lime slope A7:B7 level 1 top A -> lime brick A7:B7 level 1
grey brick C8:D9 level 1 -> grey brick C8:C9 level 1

* * *

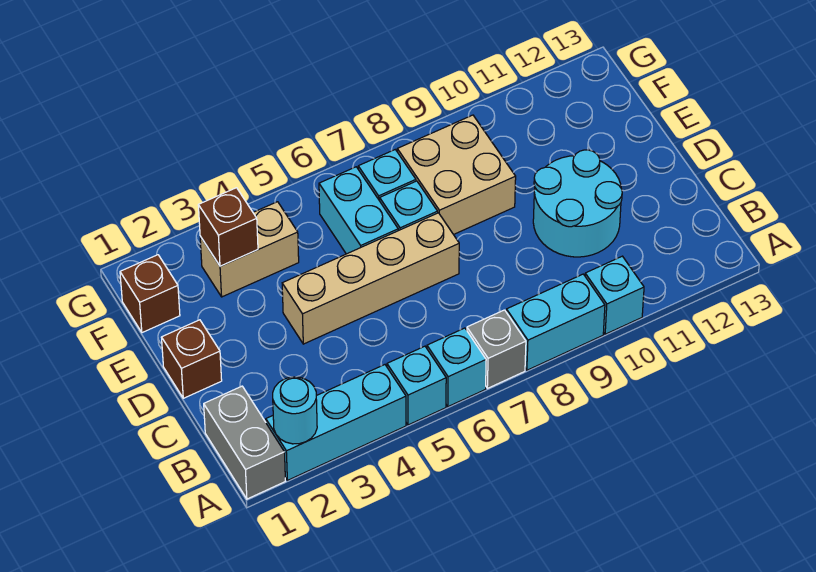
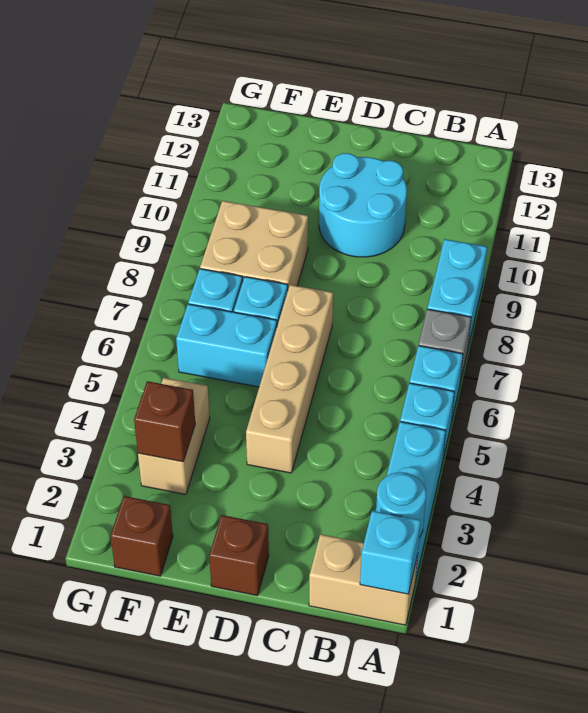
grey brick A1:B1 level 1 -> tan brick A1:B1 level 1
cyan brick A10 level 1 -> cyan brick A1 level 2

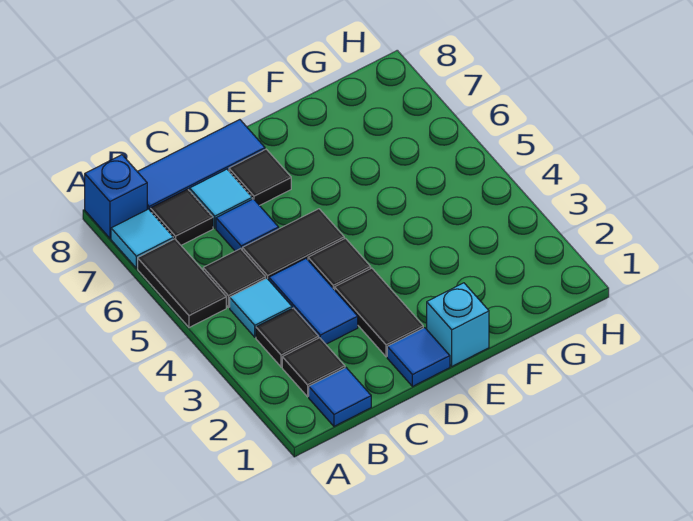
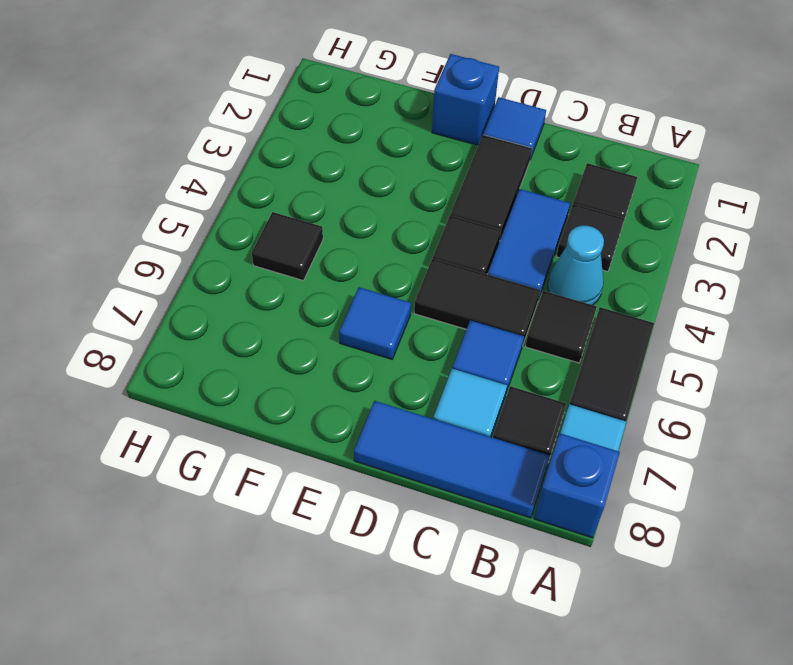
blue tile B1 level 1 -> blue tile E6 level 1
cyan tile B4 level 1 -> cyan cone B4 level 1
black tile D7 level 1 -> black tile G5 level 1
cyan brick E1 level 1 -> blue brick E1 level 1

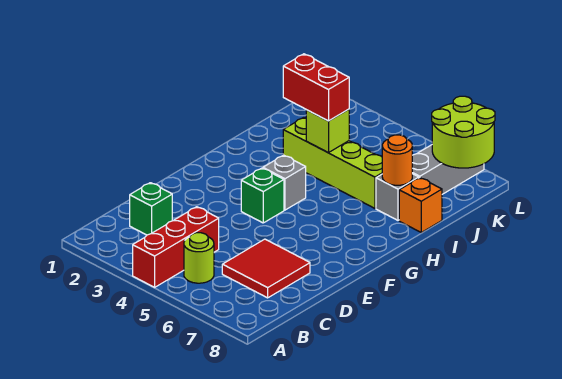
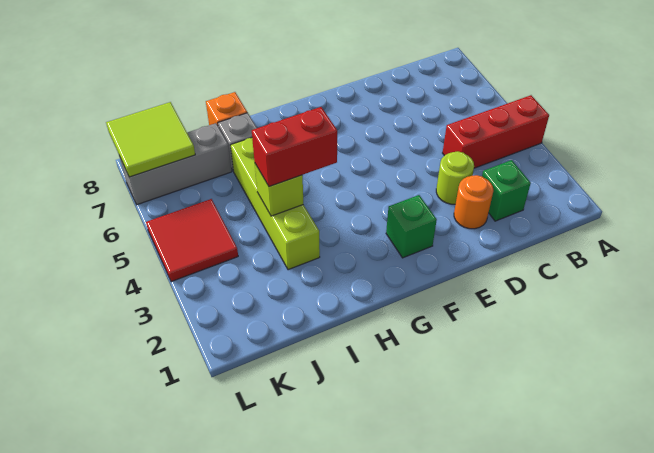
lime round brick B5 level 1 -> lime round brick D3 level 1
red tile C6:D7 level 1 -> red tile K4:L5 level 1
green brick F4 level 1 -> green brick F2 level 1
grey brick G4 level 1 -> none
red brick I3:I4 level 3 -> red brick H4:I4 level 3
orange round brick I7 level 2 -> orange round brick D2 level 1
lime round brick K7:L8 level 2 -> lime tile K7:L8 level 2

* * *

What is required —
Find the line with "lime round brick B5" in the entries above. Retype it and each line after it, exactly, through the line with "lime round brick K7:L8", and stop there.

Finished task —
lime round brick B5 level 1 -> lime round brick D3 level 1
red tile C6:D7 level 1 -> red tile K4:L5 level 1
green brick F4 level 1 -> green brick F2 level 1
grey brick G4 level 1 -> none
red brick I3:I4 level 3 -> red brick H4:I4 level 3
orange round brick I7 level 2 -> orange round brick D2 level 1
lime round brick K7:L8 level 2 -> lime tile K7:L8 level 2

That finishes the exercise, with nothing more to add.